Extracted entries.

════

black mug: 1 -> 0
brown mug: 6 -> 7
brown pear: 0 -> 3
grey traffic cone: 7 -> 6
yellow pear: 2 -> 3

════

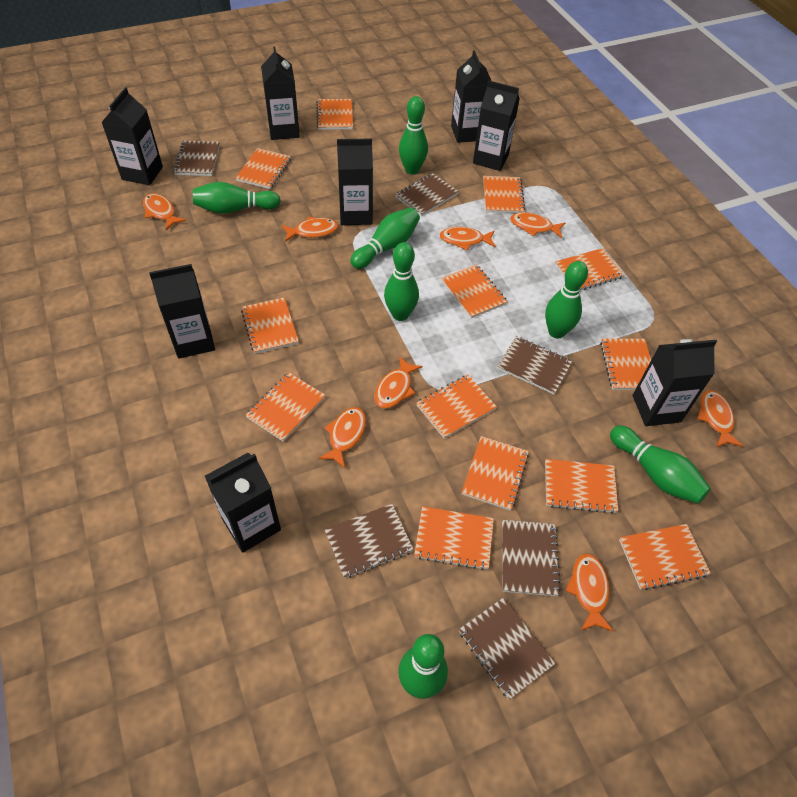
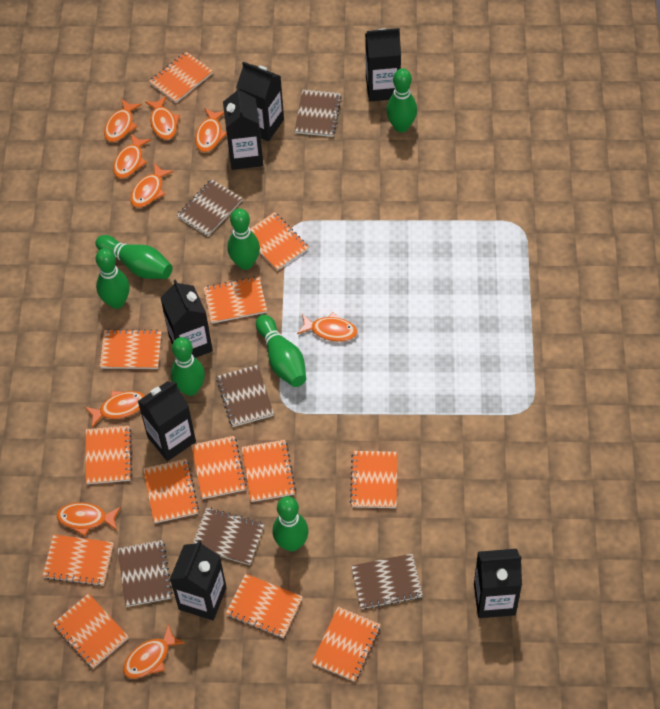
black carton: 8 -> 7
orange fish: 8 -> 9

════

Assigned task.
In the listing above, find the line holding "black mug: 1 -> 0" and the line holding "yellow pear: 2 -> 3", then output those two lines and every line between them exactly.

Response.
black mug: 1 -> 0
brown mug: 6 -> 7
brown pear: 0 -> 3
grey traffic cone: 7 -> 6
yellow pear: 2 -> 3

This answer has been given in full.